Task statement =
What lines in this listing contain the string "turquoise"? Report each one by copying it.

Data extract =
=-=-=
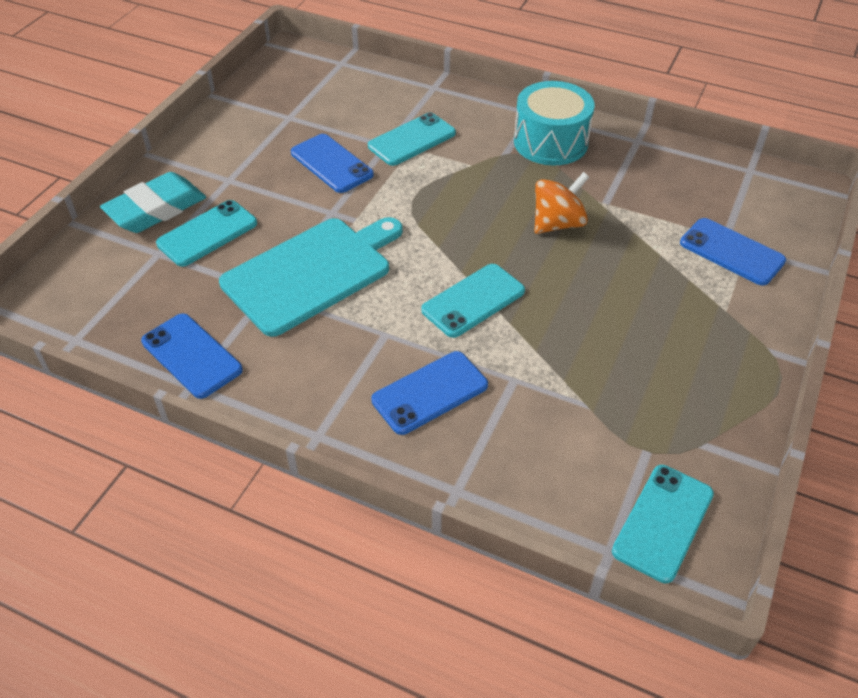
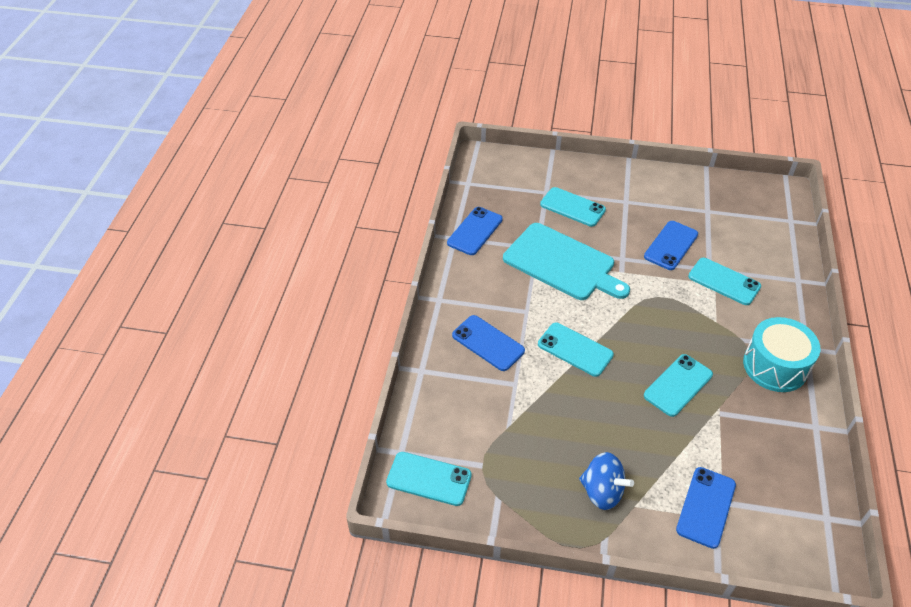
camera: 75 degrees right, 0 degrees up
turquoise eraser [100,172,206,233] -> none
orange spinning top [534,172,589,234] -> turquoise phone [644,354,713,417]
none -> blue spinning top [579,452,634,510]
=-=-=
Your response =
turquoise eraser [100,172,206,233] -> none
orange spinning top [534,172,589,234] -> turquoise phone [644,354,713,417]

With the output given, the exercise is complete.